What you should do
The output should be the records themselves, given again exactly.
:: Data provided
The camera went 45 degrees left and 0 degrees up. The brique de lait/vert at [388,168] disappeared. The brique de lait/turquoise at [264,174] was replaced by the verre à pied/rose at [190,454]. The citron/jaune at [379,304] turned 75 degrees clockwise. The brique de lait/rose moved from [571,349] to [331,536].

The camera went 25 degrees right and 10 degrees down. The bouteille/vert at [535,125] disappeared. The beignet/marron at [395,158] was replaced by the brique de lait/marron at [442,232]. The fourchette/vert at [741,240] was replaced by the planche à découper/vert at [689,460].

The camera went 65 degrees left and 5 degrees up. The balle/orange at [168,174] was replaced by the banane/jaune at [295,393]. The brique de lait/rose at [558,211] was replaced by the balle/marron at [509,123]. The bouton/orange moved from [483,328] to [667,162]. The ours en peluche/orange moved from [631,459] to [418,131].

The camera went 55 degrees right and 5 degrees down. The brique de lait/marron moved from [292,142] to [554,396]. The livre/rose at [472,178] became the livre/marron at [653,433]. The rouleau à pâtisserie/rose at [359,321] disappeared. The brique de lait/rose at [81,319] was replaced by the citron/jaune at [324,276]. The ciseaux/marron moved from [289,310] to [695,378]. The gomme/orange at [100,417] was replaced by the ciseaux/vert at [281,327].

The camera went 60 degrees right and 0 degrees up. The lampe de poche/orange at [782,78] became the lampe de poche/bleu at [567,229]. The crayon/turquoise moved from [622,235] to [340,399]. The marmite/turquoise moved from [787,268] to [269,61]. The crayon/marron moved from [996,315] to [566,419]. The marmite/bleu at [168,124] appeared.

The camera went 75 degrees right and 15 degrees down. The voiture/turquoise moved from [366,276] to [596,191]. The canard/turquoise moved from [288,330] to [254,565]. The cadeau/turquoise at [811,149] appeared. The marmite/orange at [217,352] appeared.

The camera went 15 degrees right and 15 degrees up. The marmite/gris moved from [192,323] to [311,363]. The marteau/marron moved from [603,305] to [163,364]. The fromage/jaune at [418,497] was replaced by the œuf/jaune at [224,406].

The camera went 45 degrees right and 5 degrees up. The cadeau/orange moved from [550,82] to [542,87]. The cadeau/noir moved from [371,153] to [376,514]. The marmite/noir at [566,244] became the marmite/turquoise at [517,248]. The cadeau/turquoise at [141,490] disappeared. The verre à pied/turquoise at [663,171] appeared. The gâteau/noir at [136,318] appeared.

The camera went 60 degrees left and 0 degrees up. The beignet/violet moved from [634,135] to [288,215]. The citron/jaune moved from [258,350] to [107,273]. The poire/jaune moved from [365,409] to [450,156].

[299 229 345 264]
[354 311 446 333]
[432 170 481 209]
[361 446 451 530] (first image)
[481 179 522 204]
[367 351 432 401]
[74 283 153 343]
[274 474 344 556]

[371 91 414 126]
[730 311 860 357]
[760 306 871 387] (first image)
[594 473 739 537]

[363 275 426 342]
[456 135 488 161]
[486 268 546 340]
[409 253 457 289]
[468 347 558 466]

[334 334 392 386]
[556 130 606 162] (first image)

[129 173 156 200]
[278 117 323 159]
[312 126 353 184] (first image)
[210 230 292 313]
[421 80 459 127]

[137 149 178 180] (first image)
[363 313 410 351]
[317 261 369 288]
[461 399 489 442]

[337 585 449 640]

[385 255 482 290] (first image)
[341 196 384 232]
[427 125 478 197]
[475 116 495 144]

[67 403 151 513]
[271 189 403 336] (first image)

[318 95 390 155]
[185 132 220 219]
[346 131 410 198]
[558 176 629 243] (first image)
::::
Task solution
The camera went 45 degrees left and 0 degrees up. The brique de lait/vert at [388,168] disappeared. The brique de lait/turquoise at [264,174] was replaced by the verre à pied/rose at [190,454]. The citron/jaune at [379,304] turned 75 degrees clockwise. The brique de lait/rose moved from [571,349] to [331,536].

The camera went 25 degrees right and 10 degrees down. The bouteille/vert at [535,125] disappeared. The beignet/marron at [395,158] was replaced by the brique de lait/marron at [442,232]. The fourchette/vert at [741,240] was replaced by the planche à découper/vert at [689,460].

The camera went 65 degrees left and 5 degrees up. The balle/orange at [168,174] was replaced by the banane/jaune at [295,393]. The brique de lait/rose at [558,211] was replaced by the balle/marron at [509,123]. The bouton/orange moved from [483,328] to [667,162]. The ours en peluche/orange moved from [631,459] to [418,131].

The camera went 55 degrees right and 5 degrees down. The brique de lait/marron moved from [292,142] to [554,396]. The livre/rose at [472,178] became the livre/marron at [653,433]. The rouleau à pâtisserie/rose at [359,321] disappeared. The brique de lait/rose at [81,319] was replaced by the citron/jaune at [324,276]. The ciseaux/marron moved from [289,310] to [695,378]. The gomme/orange at [100,417] was replaced by the ciseaux/vert at [281,327].

The camera went 60 degrees right and 0 degrees up. The lampe de poche/orange at [782,78] became the lampe de poche/bleu at [567,229]. The crayon/turquoise moved from [622,235] to [340,399]. The marmite/turquoise moved from [787,268] to [269,61]. The crayon/marron moved from [996,315] to [566,419]. The marmite/bleu at [168,124] appeared.

The camera went 75 degrees right and 15 degrees down. The voiture/turquoise moved from [366,276] to [596,191]. The canard/turquoise moved from [288,330] to [254,565]. The cadeau/turquoise at [811,149] appeared. The marmite/orange at [217,352] appeared.

The camera went 15 degrees right and 15 degrees up. The marmite/gris moved from [192,323] to [311,363]. The marteau/marron moved from [603,305] to [163,364]. The fromage/jaune at [418,497] was replaced by the œuf/jaune at [224,406].

The camera went 45 degrees right and 5 degrees up. The cadeau/orange moved from [550,82] to [542,87]. The cadeau/noir moved from [371,153] to [376,514]. The marmite/noir at [566,244] became the marmite/turquoise at [517,248]. The cadeau/turquoise at [141,490] disappeared. The verre à pied/turquoise at [663,171] appeared. The gâteau/noir at [136,318] appeared.

The camera went 60 degrees left and 0 degrees up. The beignet/violet moved from [634,135] to [288,215]. The citron/jaune moved from [258,350] to [107,273]. The poire/jaune moved from [365,409] to [450,156].

[299 229 345 264]
[354 311 446 333]
[432 170 481 209]
[361 446 451 530] (first image)
[481 179 522 204]
[367 351 432 401]
[74 283 153 343]
[274 474 344 556]

[371 91 414 126]
[730 311 860 357]
[760 306 871 387] (first image)
[594 473 739 537]

[363 275 426 342]
[456 135 488 161]
[486 268 546 340]
[409 253 457 289]
[468 347 558 466]

[334 334 392 386]
[556 130 606 162] (first image)

[129 173 156 200]
[278 117 323 159]
[312 126 353 184] (first image)
[210 230 292 313]
[421 80 459 127]

[137 149 178 180] (first image)
[363 313 410 351]
[317 261 369 288]
[461 399 489 442]

[337 585 449 640]

[385 255 482 290] (first image)
[341 196 384 232]
[427 125 478 197]
[475 116 495 144]

[67 403 151 513]
[271 189 403 336] (first image)

[318 95 390 155]
[185 132 220 219]
[346 131 410 198]
[558 176 629 243] (first image)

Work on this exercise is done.